Scene difference descriptions
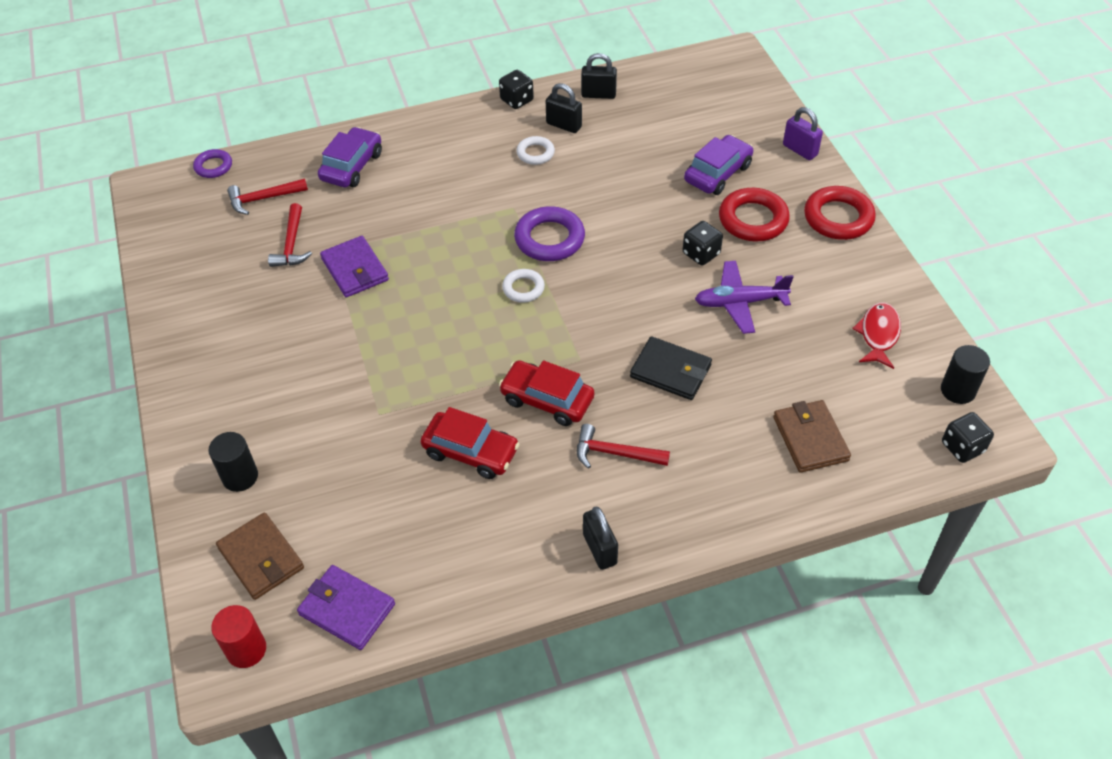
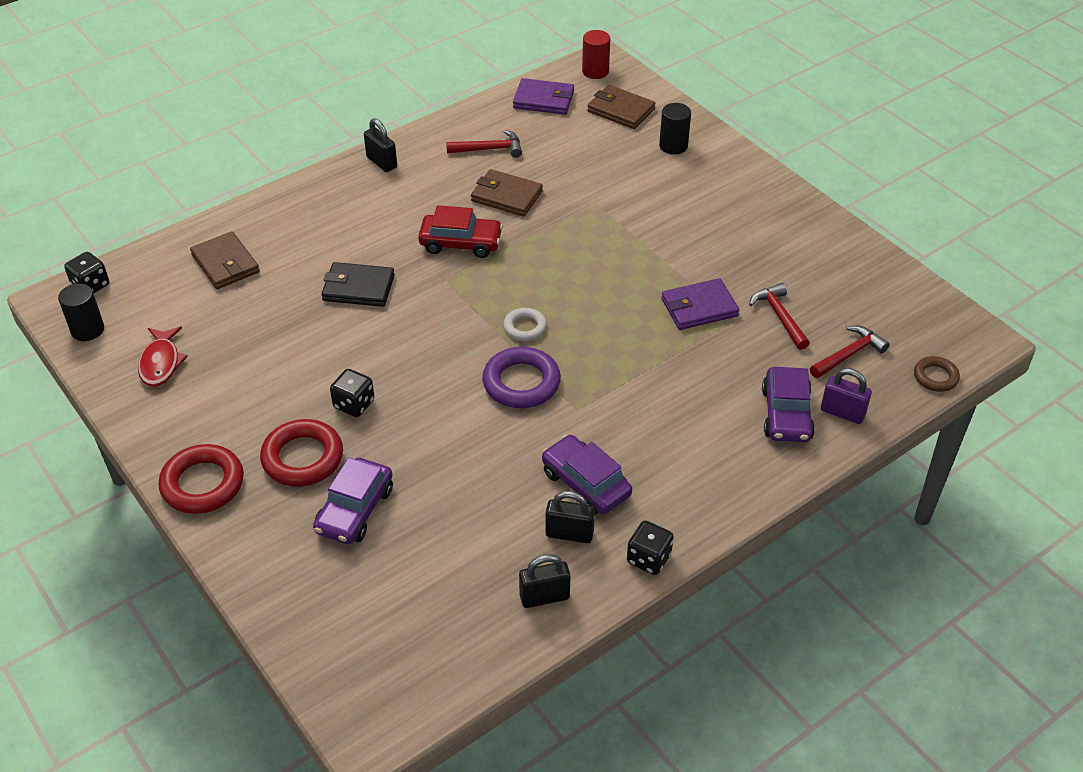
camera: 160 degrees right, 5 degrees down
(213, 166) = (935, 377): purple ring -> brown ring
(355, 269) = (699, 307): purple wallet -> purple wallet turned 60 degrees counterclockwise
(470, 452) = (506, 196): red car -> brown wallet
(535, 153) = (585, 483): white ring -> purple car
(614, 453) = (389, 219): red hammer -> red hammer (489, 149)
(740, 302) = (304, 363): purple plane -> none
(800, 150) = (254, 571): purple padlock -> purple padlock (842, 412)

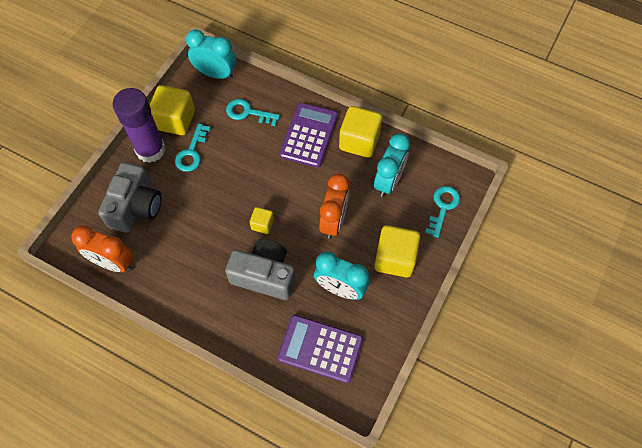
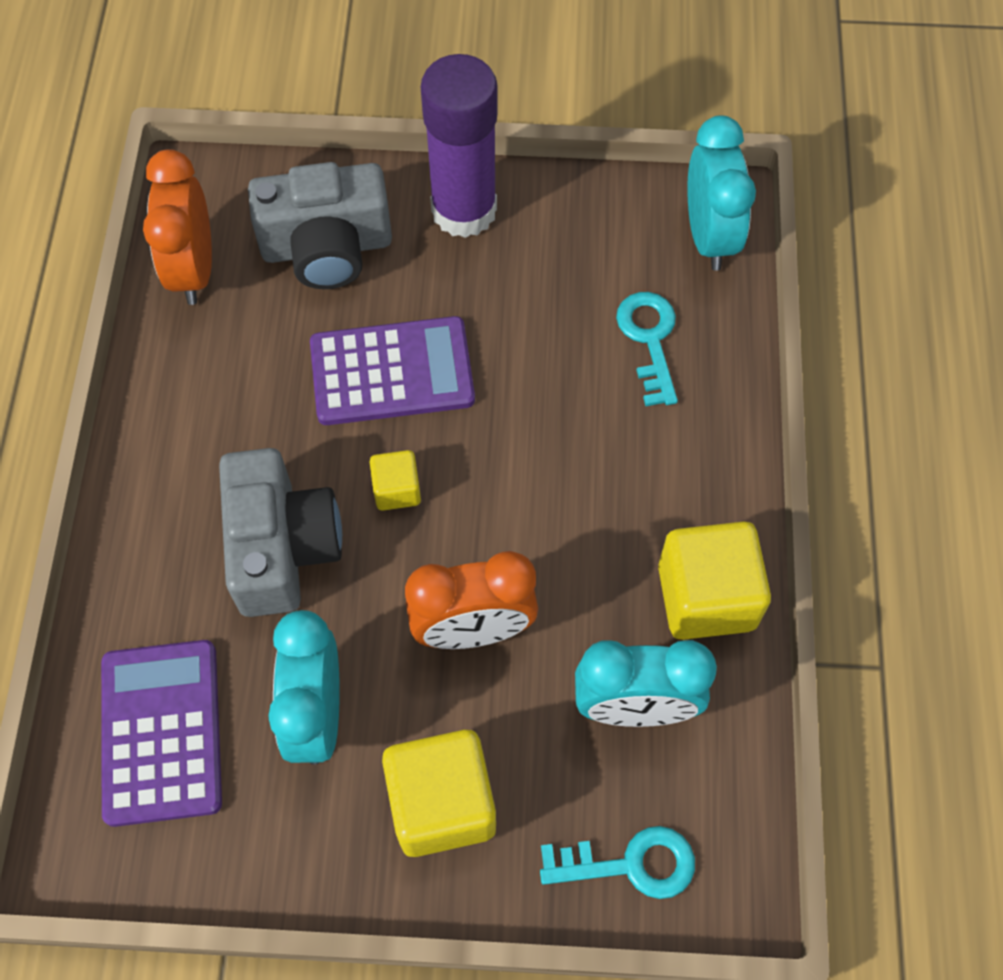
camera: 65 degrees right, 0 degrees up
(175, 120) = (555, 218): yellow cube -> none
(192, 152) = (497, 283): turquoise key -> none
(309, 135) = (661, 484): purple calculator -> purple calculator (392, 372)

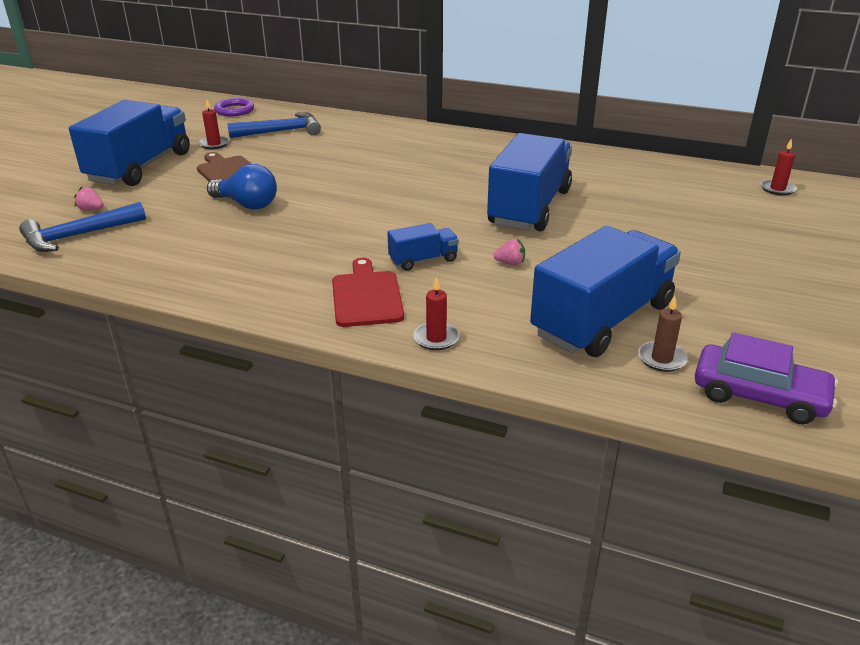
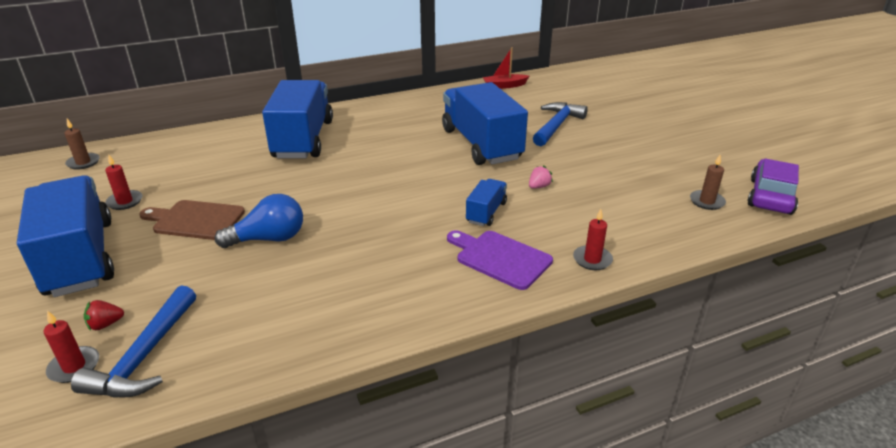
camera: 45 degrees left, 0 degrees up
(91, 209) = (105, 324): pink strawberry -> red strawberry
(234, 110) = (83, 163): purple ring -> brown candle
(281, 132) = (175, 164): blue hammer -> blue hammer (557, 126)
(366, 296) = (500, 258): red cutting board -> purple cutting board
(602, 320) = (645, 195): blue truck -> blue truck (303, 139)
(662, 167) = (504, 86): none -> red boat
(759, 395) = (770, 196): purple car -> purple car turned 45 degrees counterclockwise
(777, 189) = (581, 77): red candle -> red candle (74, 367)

Task prompt — For the word "candle", find all matching lines in the entries above and copy them out.

Output for this exercise —
(234, 110) = (83, 163): purple ring -> brown candle
(777, 189) = (581, 77): red candle -> red candle (74, 367)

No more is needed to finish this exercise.